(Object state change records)
□ □ □ □
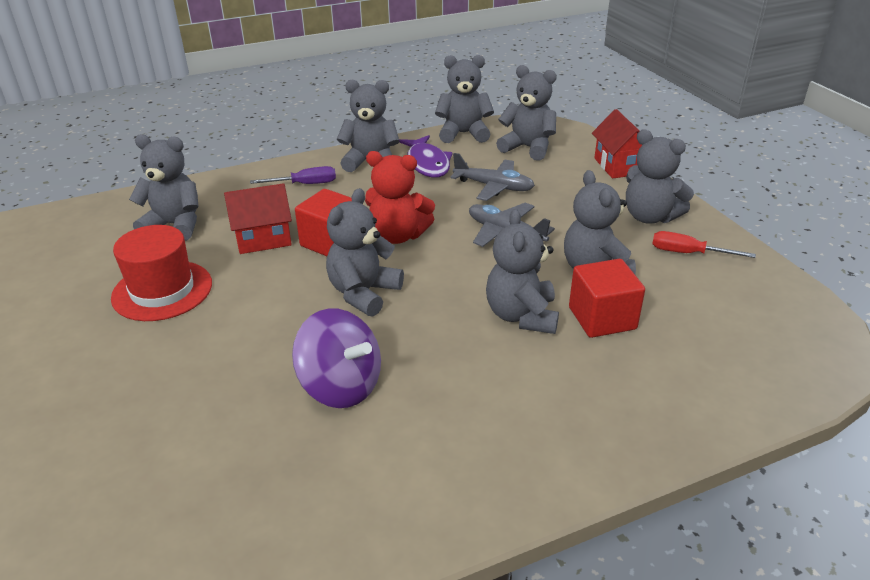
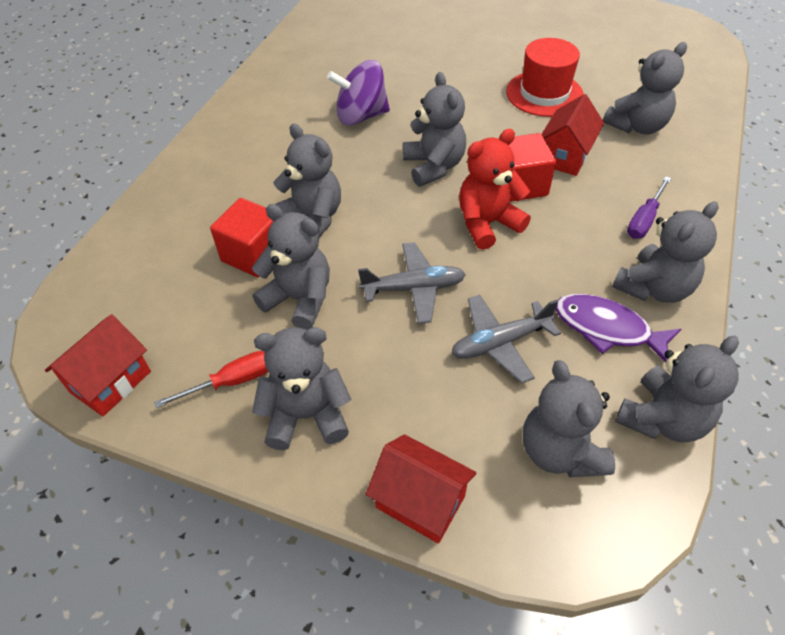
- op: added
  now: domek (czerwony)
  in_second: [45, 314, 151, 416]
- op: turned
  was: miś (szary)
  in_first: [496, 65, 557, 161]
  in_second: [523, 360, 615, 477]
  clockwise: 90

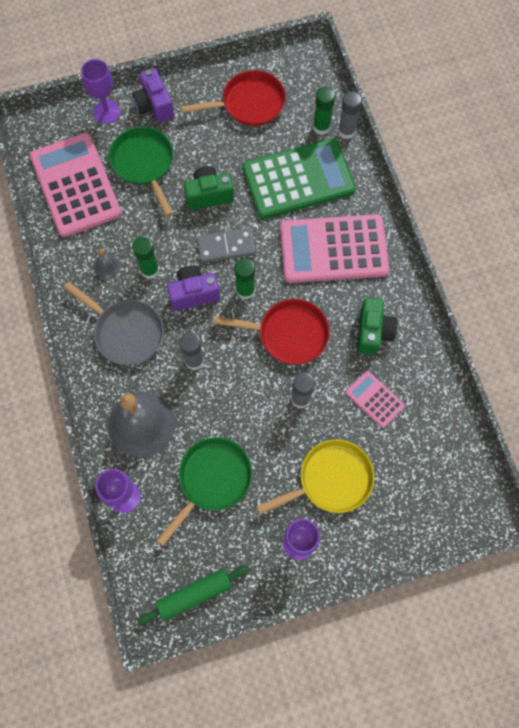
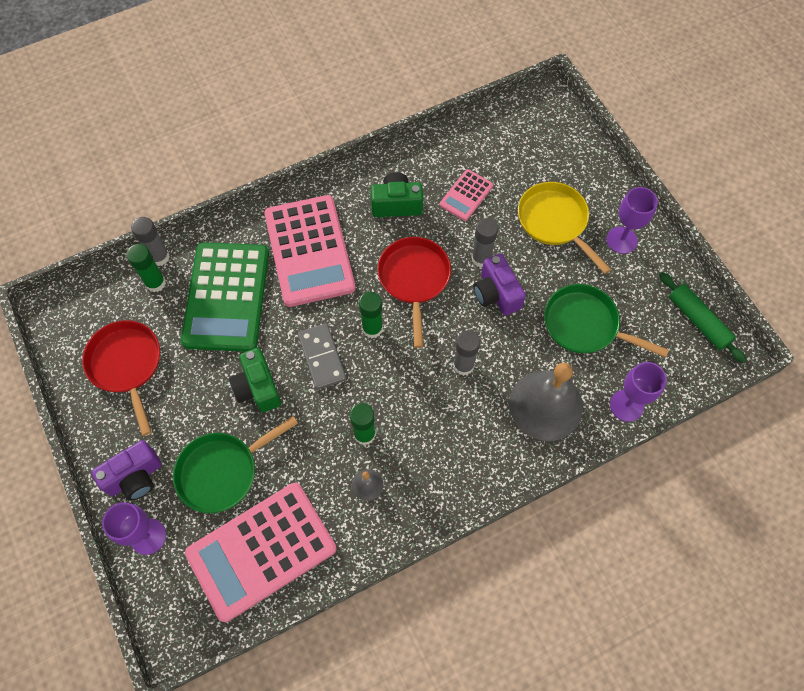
- op: turned
  was: kalkulator (zielony)
  in_first: [242, 138, 356, 219]
  in_second: [181, 242, 269, 352]
  clockwise: -150
- op: moved
  was: aparat fotograficzny (fioletowy)
  in_first: [167, 265, 220, 311]
  in_second: [474, 254, 526, 316]
- op: removed
  was: patelnia (szary)
  in_first: [64, 282, 164, 365]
□ □ □ □
- What you should do
In the entries above, copy the lines from the one that contains "was: aparat fotograficzny (fioletowy)" through the last line, exactly as they appear.

- Output below
  was: aparat fotograficzny (fioletowy)
  in_first: [167, 265, 220, 311]
  in_second: [474, 254, 526, 316]
- op: removed
  was: patelnia (szary)
  in_first: [64, 282, 164, 365]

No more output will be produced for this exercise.